# REQUIREMENT
All of the data must be output exactly, with every picture left out.

# INPUT FOR THIS TASK

==*==

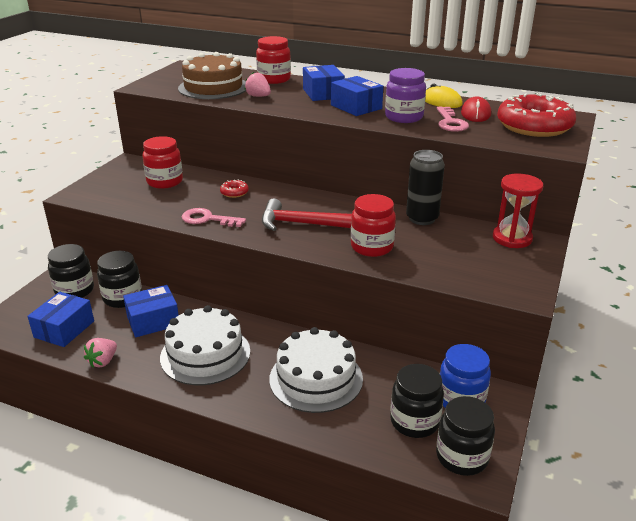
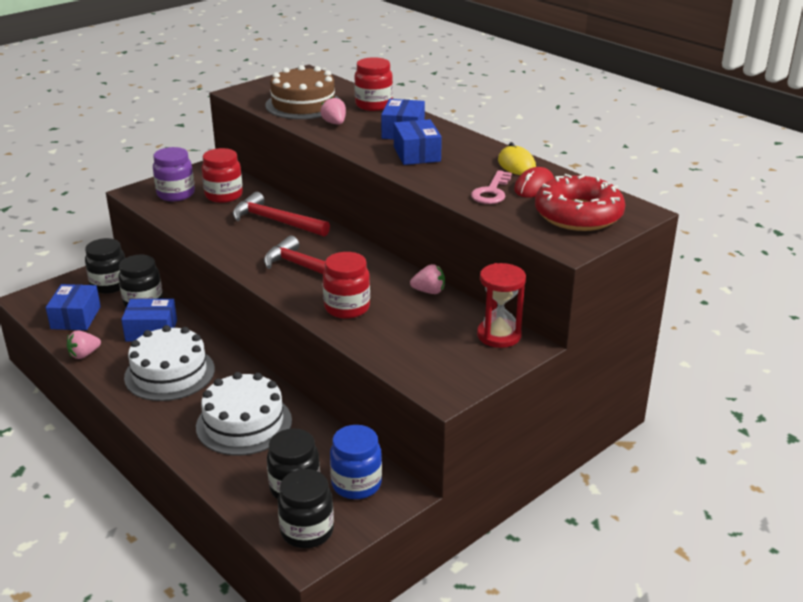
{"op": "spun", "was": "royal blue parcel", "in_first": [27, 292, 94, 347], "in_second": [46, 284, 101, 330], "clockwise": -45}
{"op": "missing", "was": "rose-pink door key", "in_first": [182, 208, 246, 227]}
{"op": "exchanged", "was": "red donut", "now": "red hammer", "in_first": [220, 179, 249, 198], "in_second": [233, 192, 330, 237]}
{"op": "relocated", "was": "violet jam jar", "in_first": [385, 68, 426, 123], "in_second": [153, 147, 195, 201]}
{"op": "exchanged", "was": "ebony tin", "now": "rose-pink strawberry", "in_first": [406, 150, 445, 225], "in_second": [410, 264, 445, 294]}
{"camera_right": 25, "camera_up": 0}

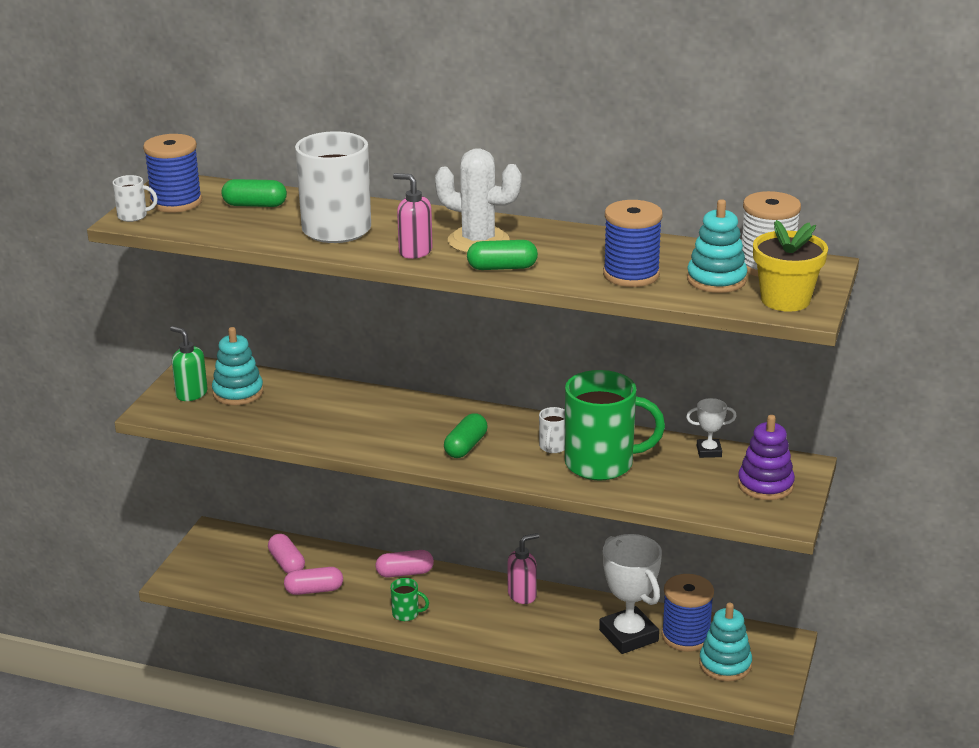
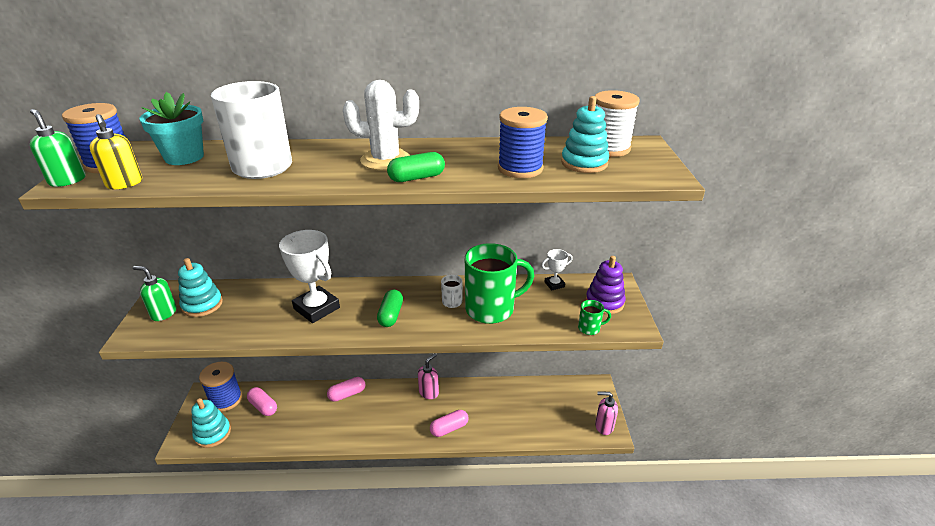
{"op": "exchanged", "was": "white tea mug", "now": "emerald soap dispenser", "in_first": [112, 175, 158, 222], "in_second": [30, 109, 86, 187]}
{"op": "exchanged", "was": "emerald capsule", "now": "teal potted plant", "in_first": [222, 179, 287, 207], "in_second": [139, 92, 204, 165]}
{"op": "relocated", "was": "rose-pink capsule", "in_first": [284, 567, 343, 595], "in_second": [430, 410, 468, 437]}
{"op": "relocated", "was": "emerald tea mug", "in_first": [390, 578, 429, 621], "in_second": [578, 300, 611, 335]}
{"op": "relocated", "was": "rose-pink soap dispenser", "in_first": [393, 173, 433, 259], "in_second": [595, 391, 618, 435]}
{"op": "relocated", "was": "white award cup", "in_first": [599, 534, 662, 654], "in_second": [279, 230, 340, 323]}
{"op": "relocated", "was": "royal blue bobbin", "in_first": [662, 574, 714, 652], "in_second": [199, 362, 242, 412]}
{"op": "relocated", "was": "teal stacking toy", "in_first": [699, 603, 752, 681], "in_second": [191, 398, 231, 448]}
{"op": "missing", "was": "yellow potted plant", "in_first": [753, 220, 828, 312]}
{"op": "appeared", "now": "yellow soap dispenser", "in_second": [90, 114, 142, 189]}
{"camera_right": -20, "camera_up": 5}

==*==

# RESPONSE BOX
{"op": "spun", "was": "royal blue parcel", "in_first": [27, 292, 94, 347], "in_second": [46, 284, 101, 330], "clockwise": -45}
{"op": "missing", "was": "rose-pink door key", "in_first": [182, 208, 246, 227]}
{"op": "exchanged", "was": "red donut", "now": "red hammer", "in_first": [220, 179, 249, 198], "in_second": [233, 192, 330, 237]}
{"op": "relocated", "was": "violet jam jar", "in_first": [385, 68, 426, 123], "in_second": [153, 147, 195, 201]}
{"op": "exchanged", "was": "ebony tin", "now": "rose-pink strawberry", "in_first": [406, 150, 445, 225], "in_second": [410, 264, 445, 294]}
{"camera_right": 25, "camera_up": 0}

{"op": "exchanged", "was": "white tea mug", "now": "emerald soap dispenser", "in_first": [112, 175, 158, 222], "in_second": [30, 109, 86, 187]}
{"op": "exchanged", "was": "emerald capsule", "now": "teal potted plant", "in_first": [222, 179, 287, 207], "in_second": [139, 92, 204, 165]}
{"op": "relocated", "was": "rose-pink capsule", "in_first": [284, 567, 343, 595], "in_second": [430, 410, 468, 437]}
{"op": "relocated", "was": "emerald tea mug", "in_first": [390, 578, 429, 621], "in_second": [578, 300, 611, 335]}
{"op": "relocated", "was": "rose-pink soap dispenser", "in_first": [393, 173, 433, 259], "in_second": [595, 391, 618, 435]}
{"op": "relocated", "was": "white award cup", "in_first": [599, 534, 662, 654], "in_second": [279, 230, 340, 323]}
{"op": "relocated", "was": "royal blue bobbin", "in_first": [662, 574, 714, 652], "in_second": [199, 362, 242, 412]}
{"op": "relocated", "was": "teal stacking toy", "in_first": [699, 603, 752, 681], "in_second": [191, 398, 231, 448]}
{"op": "missing", "was": "yellow potted plant", "in_first": [753, 220, 828, 312]}
{"op": "appeared", "now": "yellow soap dispenser", "in_second": [90, 114, 142, 189]}
{"camera_right": -20, "camera_up": 5}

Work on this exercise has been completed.